> [What to work on]:
Of all the entries below, retype only the lines from the one with "none -> red 1x4 brick [250,90,383,214]" through the one with "none -> brown 2x4 tile [398,350,557,474]", exactly as they appear.

[Collected data]
▶

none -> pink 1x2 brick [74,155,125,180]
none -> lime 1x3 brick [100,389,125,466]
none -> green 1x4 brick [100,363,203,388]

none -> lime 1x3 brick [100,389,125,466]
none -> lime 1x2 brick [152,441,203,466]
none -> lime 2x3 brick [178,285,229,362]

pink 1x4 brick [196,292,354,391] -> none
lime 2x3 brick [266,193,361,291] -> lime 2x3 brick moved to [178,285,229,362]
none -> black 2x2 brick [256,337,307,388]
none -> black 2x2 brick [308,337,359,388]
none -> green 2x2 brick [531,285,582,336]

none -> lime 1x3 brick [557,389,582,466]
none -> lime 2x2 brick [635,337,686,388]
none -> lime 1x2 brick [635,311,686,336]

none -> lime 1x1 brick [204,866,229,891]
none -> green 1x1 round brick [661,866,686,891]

◀
▶

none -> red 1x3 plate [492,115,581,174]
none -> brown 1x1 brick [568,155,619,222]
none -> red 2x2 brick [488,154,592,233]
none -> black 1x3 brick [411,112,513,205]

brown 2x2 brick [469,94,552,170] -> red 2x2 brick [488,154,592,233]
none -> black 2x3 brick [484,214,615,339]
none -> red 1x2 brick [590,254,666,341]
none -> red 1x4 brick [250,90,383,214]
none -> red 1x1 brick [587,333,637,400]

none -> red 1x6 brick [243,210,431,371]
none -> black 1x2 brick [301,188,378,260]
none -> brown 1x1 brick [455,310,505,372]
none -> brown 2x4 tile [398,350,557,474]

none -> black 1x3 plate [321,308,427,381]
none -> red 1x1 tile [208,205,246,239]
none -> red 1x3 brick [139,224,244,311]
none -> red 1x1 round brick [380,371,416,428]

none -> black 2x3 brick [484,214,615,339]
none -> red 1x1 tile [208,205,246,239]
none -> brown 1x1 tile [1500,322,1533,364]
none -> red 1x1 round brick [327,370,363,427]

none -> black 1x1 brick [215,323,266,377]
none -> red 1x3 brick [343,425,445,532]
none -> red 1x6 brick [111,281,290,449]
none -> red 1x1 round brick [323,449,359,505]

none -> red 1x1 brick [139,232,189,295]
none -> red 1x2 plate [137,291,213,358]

◀

> [Your response]:
none -> red 1x4 brick [250,90,383,214]
none -> red 1x1 brick [587,333,637,400]

none -> red 1x6 brick [243,210,431,371]
none -> black 1x2 brick [301,188,378,260]
none -> brown 1x1 brick [455,310,505,372]
none -> brown 2x4 tile [398,350,557,474]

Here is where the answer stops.